Work to complete: Within the data, how many lines hold the word "pink"? Answer with nothing but the number.

Given data:
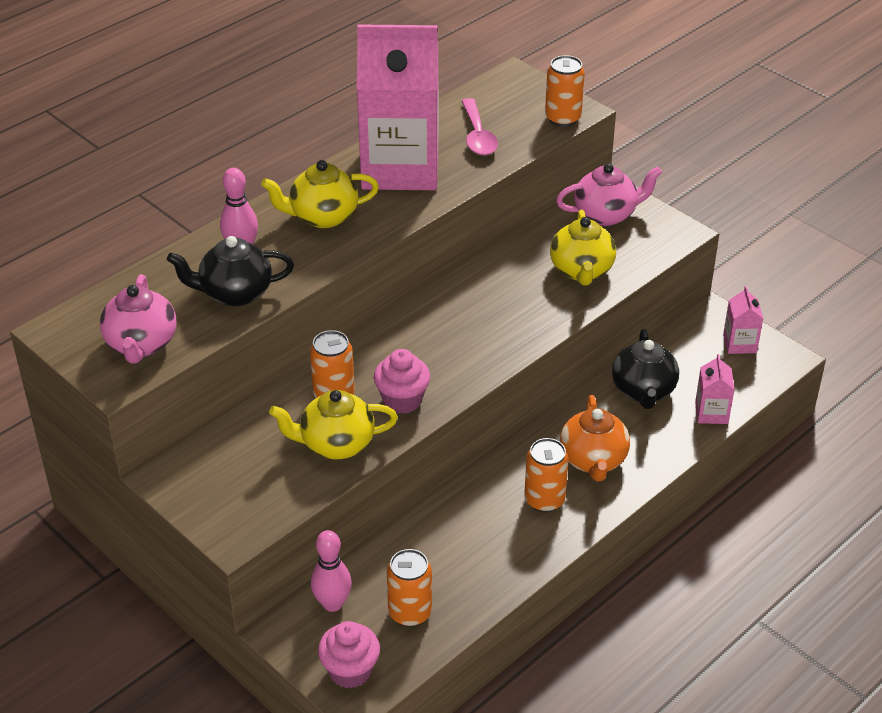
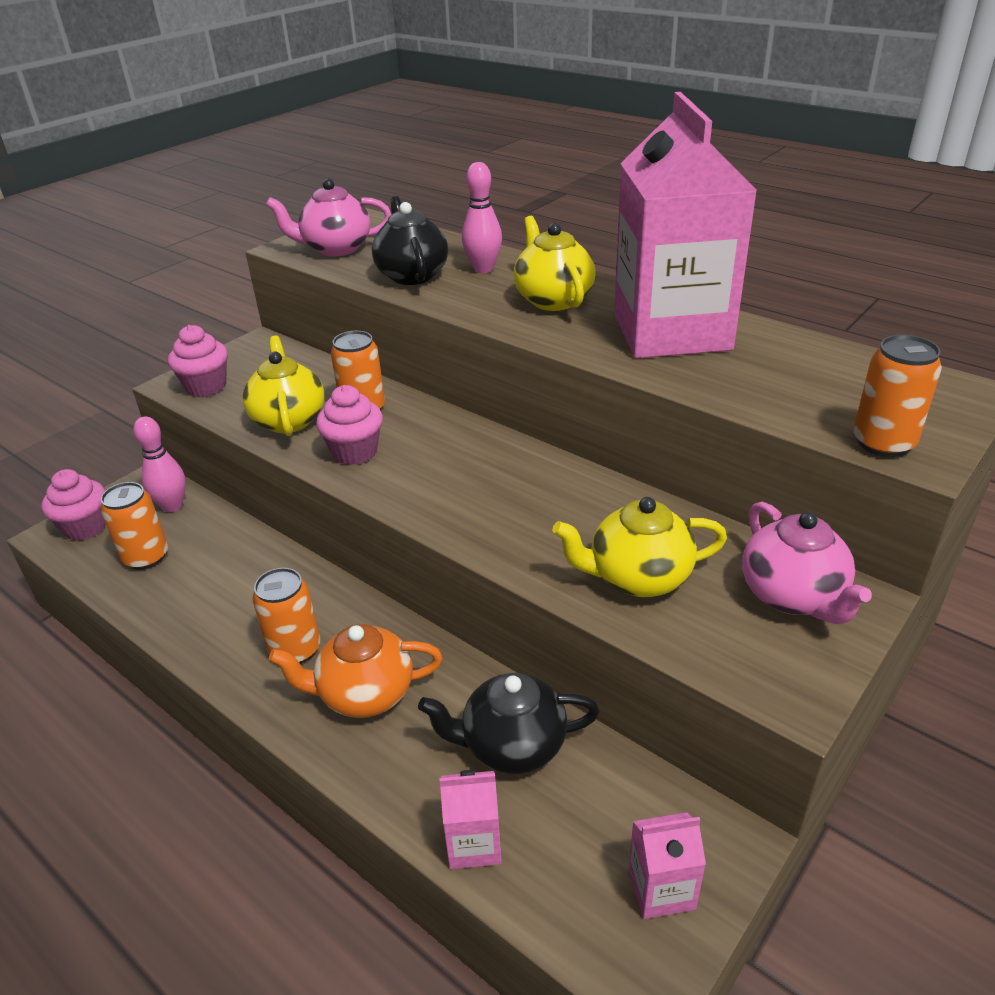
camera: 85 degrees right, 5 degrees down
(250, 511) = (206, 387): none -> pink cupcake
(478, 136) = (780, 376): pink spoon -> none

Your solution: 2